ASSIGNMENT: Transcribe exactly, and only, the lines running from the one with "green marker: 7 -> 6" to the end of the entries below, both included, without any pictures.
-- -- --
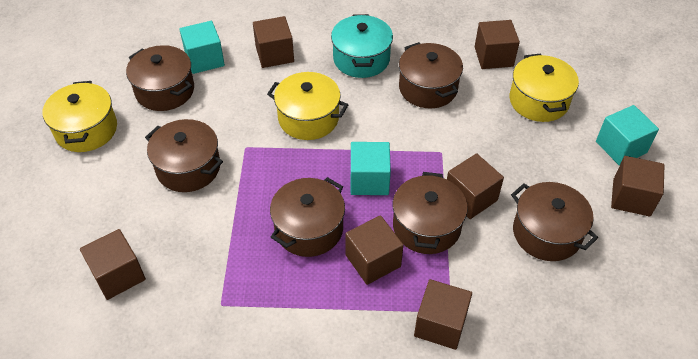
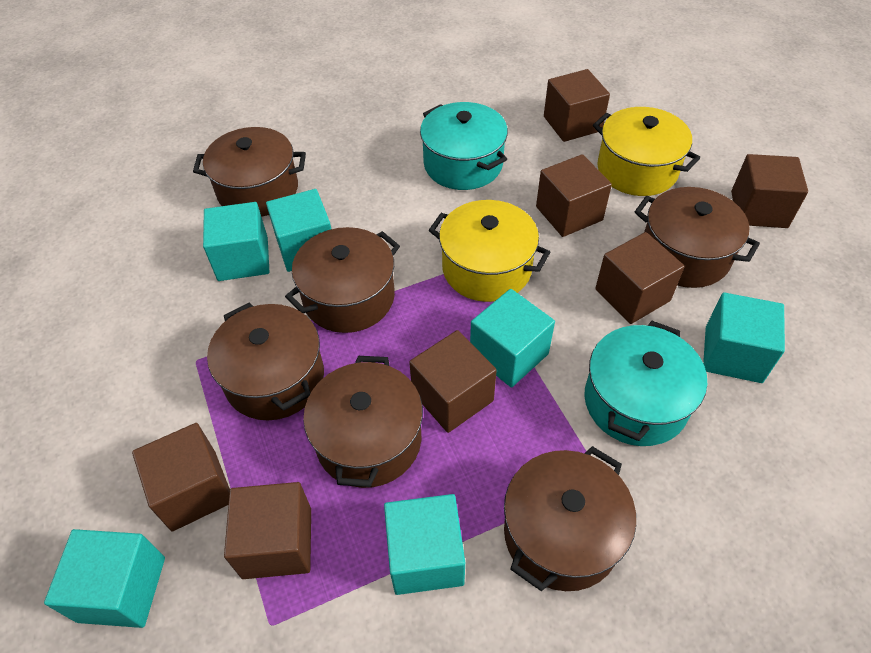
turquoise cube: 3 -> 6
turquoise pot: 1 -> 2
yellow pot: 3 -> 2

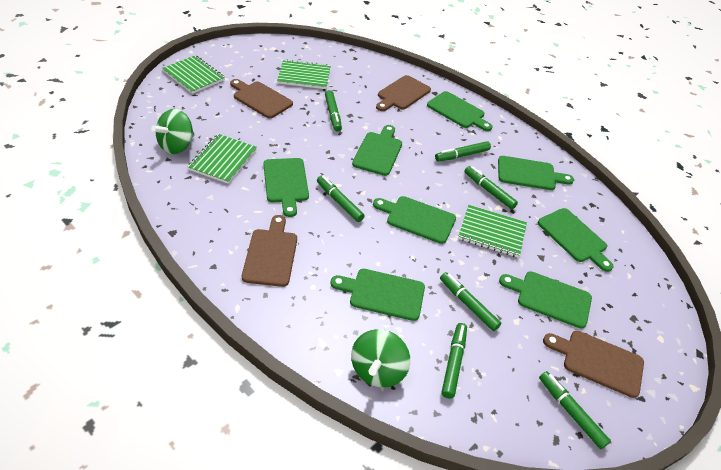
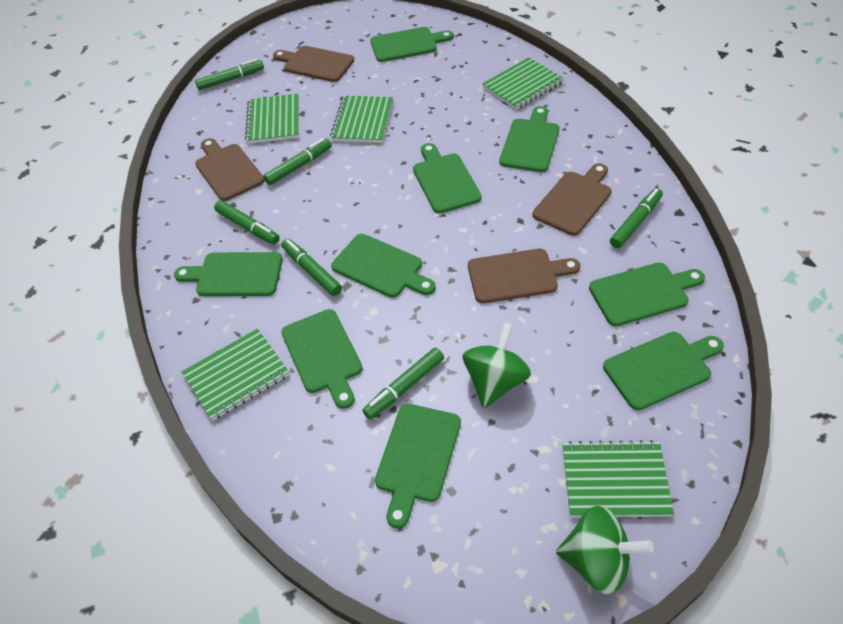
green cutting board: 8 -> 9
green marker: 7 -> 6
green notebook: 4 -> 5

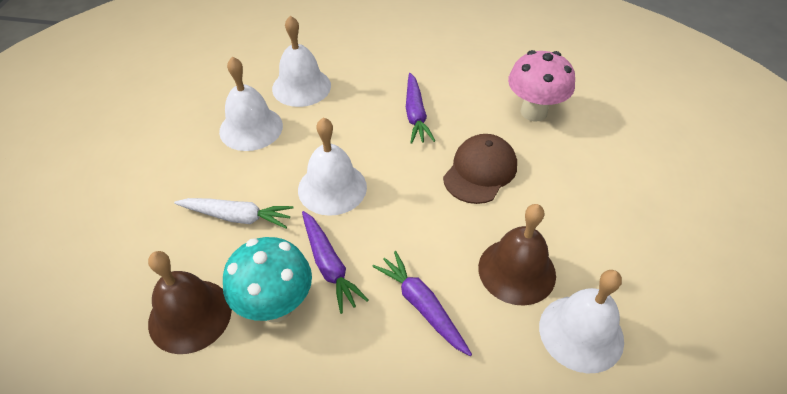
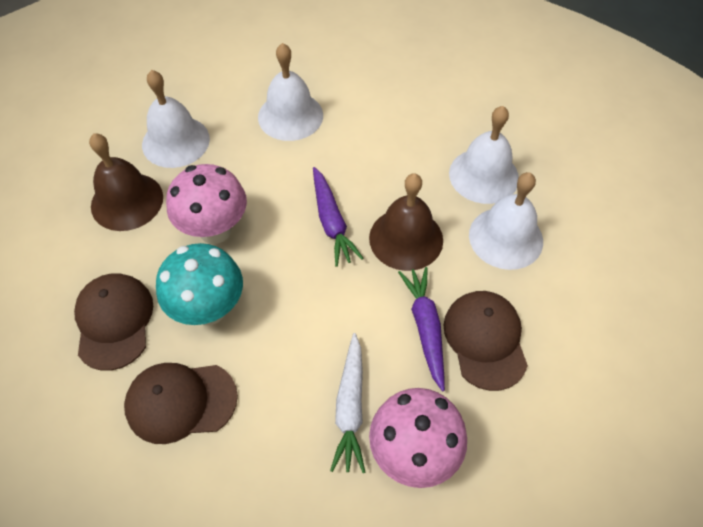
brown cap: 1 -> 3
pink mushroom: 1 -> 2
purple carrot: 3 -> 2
-- -- --
ANSWER BELOW:
green marker: 7 -> 6
green notebook: 4 -> 5

brown cap: 1 -> 3
pink mushroom: 1 -> 2
purple carrot: 3 -> 2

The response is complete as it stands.